Task statement:
In the records that follow, the lines from the one containing "(339, 438) = (573, 237): green" to the one containing "(445, 254) = (376, 142): pink", inclusive, are to be given again exactly.

Information given:

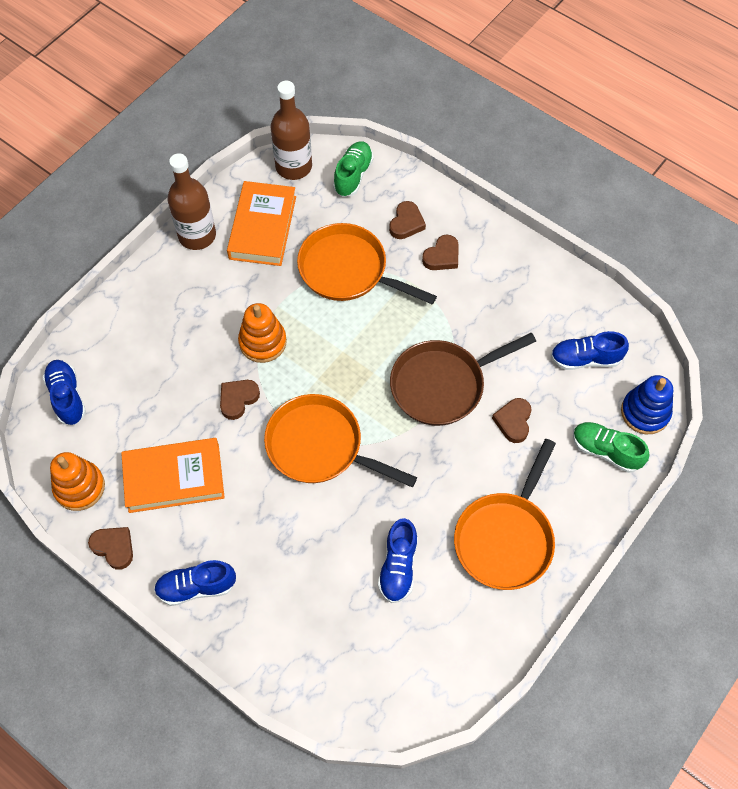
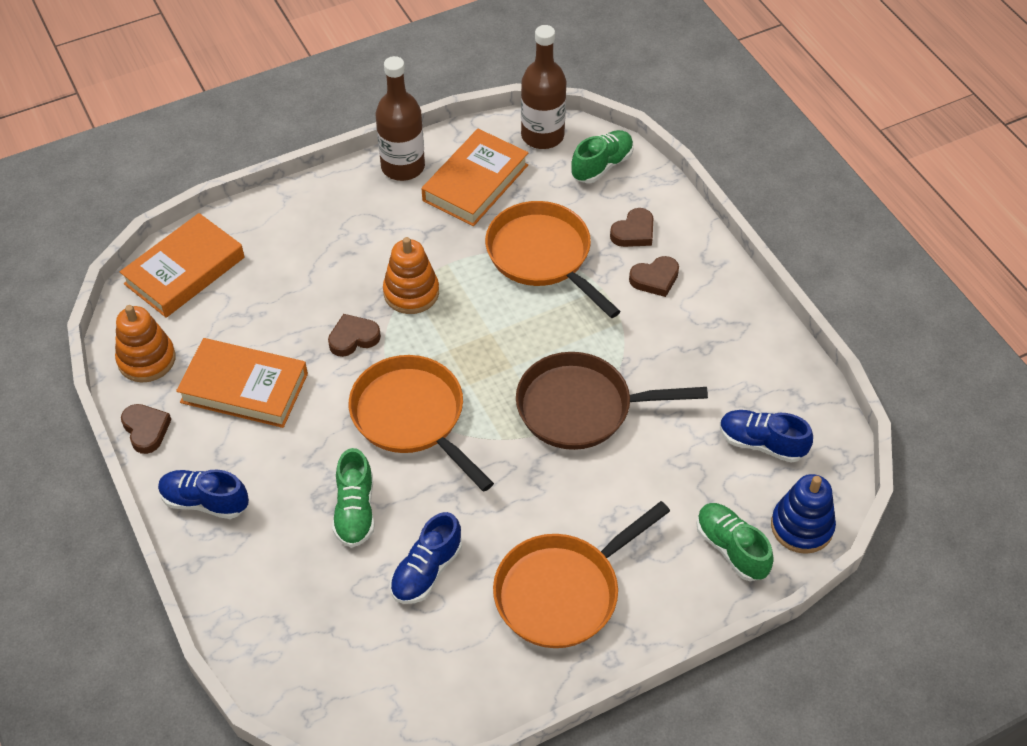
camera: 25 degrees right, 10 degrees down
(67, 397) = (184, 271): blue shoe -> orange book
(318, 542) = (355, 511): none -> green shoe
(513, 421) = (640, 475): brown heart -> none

==

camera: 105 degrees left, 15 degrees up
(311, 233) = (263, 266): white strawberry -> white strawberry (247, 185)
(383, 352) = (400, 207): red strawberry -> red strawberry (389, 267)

==

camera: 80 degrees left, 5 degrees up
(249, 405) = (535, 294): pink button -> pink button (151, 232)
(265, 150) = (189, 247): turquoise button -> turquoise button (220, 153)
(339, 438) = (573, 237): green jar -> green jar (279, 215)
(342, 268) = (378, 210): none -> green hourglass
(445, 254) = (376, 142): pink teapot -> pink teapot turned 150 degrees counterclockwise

Answer space:
(339, 438) = (573, 237): green jar -> green jar (279, 215)
(342, 268) = (378, 210): none -> green hourglass
(445, 254) = (376, 142): pink teapot -> pink teapot turned 150 degrees counterclockwise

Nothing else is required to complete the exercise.